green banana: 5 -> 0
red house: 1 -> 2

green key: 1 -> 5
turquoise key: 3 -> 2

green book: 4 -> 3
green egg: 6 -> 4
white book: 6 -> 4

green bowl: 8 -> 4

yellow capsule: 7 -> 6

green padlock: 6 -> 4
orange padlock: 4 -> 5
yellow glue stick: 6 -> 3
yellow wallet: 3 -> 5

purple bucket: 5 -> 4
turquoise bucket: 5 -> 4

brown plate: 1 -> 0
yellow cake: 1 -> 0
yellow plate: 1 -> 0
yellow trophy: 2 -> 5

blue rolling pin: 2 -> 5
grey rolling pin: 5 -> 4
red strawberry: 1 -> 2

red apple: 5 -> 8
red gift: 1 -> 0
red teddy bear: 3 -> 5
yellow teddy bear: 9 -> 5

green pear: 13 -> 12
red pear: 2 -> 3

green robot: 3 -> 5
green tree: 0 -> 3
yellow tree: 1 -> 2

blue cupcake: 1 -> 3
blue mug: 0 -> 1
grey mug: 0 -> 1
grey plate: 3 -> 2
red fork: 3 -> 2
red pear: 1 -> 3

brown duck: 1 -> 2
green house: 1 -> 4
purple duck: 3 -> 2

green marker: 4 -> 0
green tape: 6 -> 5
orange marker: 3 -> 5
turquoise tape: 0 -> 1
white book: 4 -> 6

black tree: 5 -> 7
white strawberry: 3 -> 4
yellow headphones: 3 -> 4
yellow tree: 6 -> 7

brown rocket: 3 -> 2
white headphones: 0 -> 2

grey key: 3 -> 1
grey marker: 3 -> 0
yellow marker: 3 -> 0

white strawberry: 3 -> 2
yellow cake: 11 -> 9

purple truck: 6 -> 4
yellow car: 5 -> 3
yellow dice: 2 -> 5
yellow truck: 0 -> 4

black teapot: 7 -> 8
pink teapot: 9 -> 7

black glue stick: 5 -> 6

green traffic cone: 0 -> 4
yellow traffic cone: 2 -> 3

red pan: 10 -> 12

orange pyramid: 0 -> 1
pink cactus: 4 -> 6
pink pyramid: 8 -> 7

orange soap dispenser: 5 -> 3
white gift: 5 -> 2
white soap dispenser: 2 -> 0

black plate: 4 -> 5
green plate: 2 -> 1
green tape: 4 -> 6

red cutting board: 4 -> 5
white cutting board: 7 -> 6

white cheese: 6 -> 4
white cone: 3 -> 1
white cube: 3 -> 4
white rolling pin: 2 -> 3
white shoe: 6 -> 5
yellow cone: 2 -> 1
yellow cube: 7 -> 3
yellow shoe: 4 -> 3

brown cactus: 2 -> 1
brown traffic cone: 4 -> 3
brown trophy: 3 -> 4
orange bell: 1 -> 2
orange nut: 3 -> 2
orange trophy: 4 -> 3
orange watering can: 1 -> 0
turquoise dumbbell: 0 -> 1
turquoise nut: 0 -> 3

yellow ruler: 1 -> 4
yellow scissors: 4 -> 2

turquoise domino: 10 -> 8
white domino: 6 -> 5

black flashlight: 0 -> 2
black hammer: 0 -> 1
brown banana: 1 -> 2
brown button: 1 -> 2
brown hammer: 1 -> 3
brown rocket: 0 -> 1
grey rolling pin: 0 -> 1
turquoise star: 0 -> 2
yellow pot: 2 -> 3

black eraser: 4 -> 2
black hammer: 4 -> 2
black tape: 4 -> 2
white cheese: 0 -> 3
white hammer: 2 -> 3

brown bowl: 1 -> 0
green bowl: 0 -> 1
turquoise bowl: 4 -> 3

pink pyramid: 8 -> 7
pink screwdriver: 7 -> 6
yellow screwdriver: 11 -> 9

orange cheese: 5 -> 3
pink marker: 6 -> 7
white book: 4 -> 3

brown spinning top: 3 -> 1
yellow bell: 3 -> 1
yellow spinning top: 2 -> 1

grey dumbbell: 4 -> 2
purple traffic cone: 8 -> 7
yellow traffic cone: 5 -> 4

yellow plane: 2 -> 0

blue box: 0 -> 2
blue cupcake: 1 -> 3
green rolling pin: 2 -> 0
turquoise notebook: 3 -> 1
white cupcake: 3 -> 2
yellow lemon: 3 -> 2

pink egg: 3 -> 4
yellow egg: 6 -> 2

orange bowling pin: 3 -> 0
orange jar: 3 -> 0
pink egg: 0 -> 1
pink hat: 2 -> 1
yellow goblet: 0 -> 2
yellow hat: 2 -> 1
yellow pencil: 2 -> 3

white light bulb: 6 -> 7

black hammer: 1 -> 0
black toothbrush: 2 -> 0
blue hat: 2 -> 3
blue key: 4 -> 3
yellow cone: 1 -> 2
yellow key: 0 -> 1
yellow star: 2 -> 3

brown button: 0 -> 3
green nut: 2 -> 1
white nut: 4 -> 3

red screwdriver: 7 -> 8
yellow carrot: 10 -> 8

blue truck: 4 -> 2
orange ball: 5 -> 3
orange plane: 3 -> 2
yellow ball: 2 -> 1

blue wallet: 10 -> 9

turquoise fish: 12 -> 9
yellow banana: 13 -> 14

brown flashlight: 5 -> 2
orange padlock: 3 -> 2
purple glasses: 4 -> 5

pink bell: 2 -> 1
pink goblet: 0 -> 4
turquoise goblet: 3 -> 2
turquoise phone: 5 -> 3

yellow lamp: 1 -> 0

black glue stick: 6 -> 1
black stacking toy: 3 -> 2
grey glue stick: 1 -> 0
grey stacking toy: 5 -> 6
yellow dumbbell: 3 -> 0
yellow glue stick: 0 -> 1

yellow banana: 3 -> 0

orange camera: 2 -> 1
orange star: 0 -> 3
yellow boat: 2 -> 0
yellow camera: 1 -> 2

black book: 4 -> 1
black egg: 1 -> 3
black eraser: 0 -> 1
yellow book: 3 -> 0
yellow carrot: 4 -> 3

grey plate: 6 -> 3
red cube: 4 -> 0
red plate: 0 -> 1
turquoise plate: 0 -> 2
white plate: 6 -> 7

- _What you should do_:
What this exercise calls for is a precise transcription of the material above.

- _Exercise response_:
green banana: 5 -> 0
red house: 1 -> 2

green key: 1 -> 5
turquoise key: 3 -> 2

green book: 4 -> 3
green egg: 6 -> 4
white book: 6 -> 4

green bowl: 8 -> 4

yellow capsule: 7 -> 6

green padlock: 6 -> 4
orange padlock: 4 -> 5
yellow glue stick: 6 -> 3
yellow wallet: 3 -> 5

purple bucket: 5 -> 4
turquoise bucket: 5 -> 4

brown plate: 1 -> 0
yellow cake: 1 -> 0
yellow plate: 1 -> 0
yellow trophy: 2 -> 5

blue rolling pin: 2 -> 5
grey rolling pin: 5 -> 4
red strawberry: 1 -> 2

red apple: 5 -> 8
red gift: 1 -> 0
red teddy bear: 3 -> 5
yellow teddy bear: 9 -> 5

green pear: 13 -> 12
red pear: 2 -> 3

green robot: 3 -> 5
green tree: 0 -> 3
yellow tree: 1 -> 2

blue cupcake: 1 -> 3
blue mug: 0 -> 1
grey mug: 0 -> 1
grey plate: 3 -> 2
red fork: 3 -> 2
red pear: 1 -> 3

brown duck: 1 -> 2
green house: 1 -> 4
purple duck: 3 -> 2

green marker: 4 -> 0
green tape: 6 -> 5
orange marker: 3 -> 5
turquoise tape: 0 -> 1
white book: 4 -> 6

black tree: 5 -> 7
white strawberry: 3 -> 4
yellow headphones: 3 -> 4
yellow tree: 6 -> 7

brown rocket: 3 -> 2
white headphones: 0 -> 2

grey key: 3 -> 1
grey marker: 3 -> 0
yellow marker: 3 -> 0

white strawberry: 3 -> 2
yellow cake: 11 -> 9

purple truck: 6 -> 4
yellow car: 5 -> 3
yellow dice: 2 -> 5
yellow truck: 0 -> 4

black teapot: 7 -> 8
pink teapot: 9 -> 7

black glue stick: 5 -> 6

green traffic cone: 0 -> 4
yellow traffic cone: 2 -> 3

red pan: 10 -> 12

orange pyramid: 0 -> 1
pink cactus: 4 -> 6
pink pyramid: 8 -> 7

orange soap dispenser: 5 -> 3
white gift: 5 -> 2
white soap dispenser: 2 -> 0

black plate: 4 -> 5
green plate: 2 -> 1
green tape: 4 -> 6

red cutting board: 4 -> 5
white cutting board: 7 -> 6

white cheese: 6 -> 4
white cone: 3 -> 1
white cube: 3 -> 4
white rolling pin: 2 -> 3
white shoe: 6 -> 5
yellow cone: 2 -> 1
yellow cube: 7 -> 3
yellow shoe: 4 -> 3

brown cactus: 2 -> 1
brown traffic cone: 4 -> 3
brown trophy: 3 -> 4
orange bell: 1 -> 2
orange nut: 3 -> 2
orange trophy: 4 -> 3
orange watering can: 1 -> 0
turquoise dumbbell: 0 -> 1
turquoise nut: 0 -> 3

yellow ruler: 1 -> 4
yellow scissors: 4 -> 2

turquoise domino: 10 -> 8
white domino: 6 -> 5

black flashlight: 0 -> 2
black hammer: 0 -> 1
brown banana: 1 -> 2
brown button: 1 -> 2
brown hammer: 1 -> 3
brown rocket: 0 -> 1
grey rolling pin: 0 -> 1
turquoise star: 0 -> 2
yellow pot: 2 -> 3

black eraser: 4 -> 2
black hammer: 4 -> 2
black tape: 4 -> 2
white cheese: 0 -> 3
white hammer: 2 -> 3

brown bowl: 1 -> 0
green bowl: 0 -> 1
turquoise bowl: 4 -> 3

pink pyramid: 8 -> 7
pink screwdriver: 7 -> 6
yellow screwdriver: 11 -> 9

orange cheese: 5 -> 3
pink marker: 6 -> 7
white book: 4 -> 3

brown spinning top: 3 -> 1
yellow bell: 3 -> 1
yellow spinning top: 2 -> 1

grey dumbbell: 4 -> 2
purple traffic cone: 8 -> 7
yellow traffic cone: 5 -> 4

yellow plane: 2 -> 0

blue box: 0 -> 2
blue cupcake: 1 -> 3
green rolling pin: 2 -> 0
turquoise notebook: 3 -> 1
white cupcake: 3 -> 2
yellow lemon: 3 -> 2

pink egg: 3 -> 4
yellow egg: 6 -> 2

orange bowling pin: 3 -> 0
orange jar: 3 -> 0
pink egg: 0 -> 1
pink hat: 2 -> 1
yellow goblet: 0 -> 2
yellow hat: 2 -> 1
yellow pencil: 2 -> 3

white light bulb: 6 -> 7

black hammer: 1 -> 0
black toothbrush: 2 -> 0
blue hat: 2 -> 3
blue key: 4 -> 3
yellow cone: 1 -> 2
yellow key: 0 -> 1
yellow star: 2 -> 3

brown button: 0 -> 3
green nut: 2 -> 1
white nut: 4 -> 3

red screwdriver: 7 -> 8
yellow carrot: 10 -> 8

blue truck: 4 -> 2
orange ball: 5 -> 3
orange plane: 3 -> 2
yellow ball: 2 -> 1

blue wallet: 10 -> 9

turquoise fish: 12 -> 9
yellow banana: 13 -> 14

brown flashlight: 5 -> 2
orange padlock: 3 -> 2
purple glasses: 4 -> 5

pink bell: 2 -> 1
pink goblet: 0 -> 4
turquoise goblet: 3 -> 2
turquoise phone: 5 -> 3

yellow lamp: 1 -> 0

black glue stick: 6 -> 1
black stacking toy: 3 -> 2
grey glue stick: 1 -> 0
grey stacking toy: 5 -> 6
yellow dumbbell: 3 -> 0
yellow glue stick: 0 -> 1

yellow banana: 3 -> 0

orange camera: 2 -> 1
orange star: 0 -> 3
yellow boat: 2 -> 0
yellow camera: 1 -> 2

black book: 4 -> 1
black egg: 1 -> 3
black eraser: 0 -> 1
yellow book: 3 -> 0
yellow carrot: 4 -> 3

grey plate: 6 -> 3
red cube: 4 -> 0
red plate: 0 -> 1
turquoise plate: 0 -> 2
white plate: 6 -> 7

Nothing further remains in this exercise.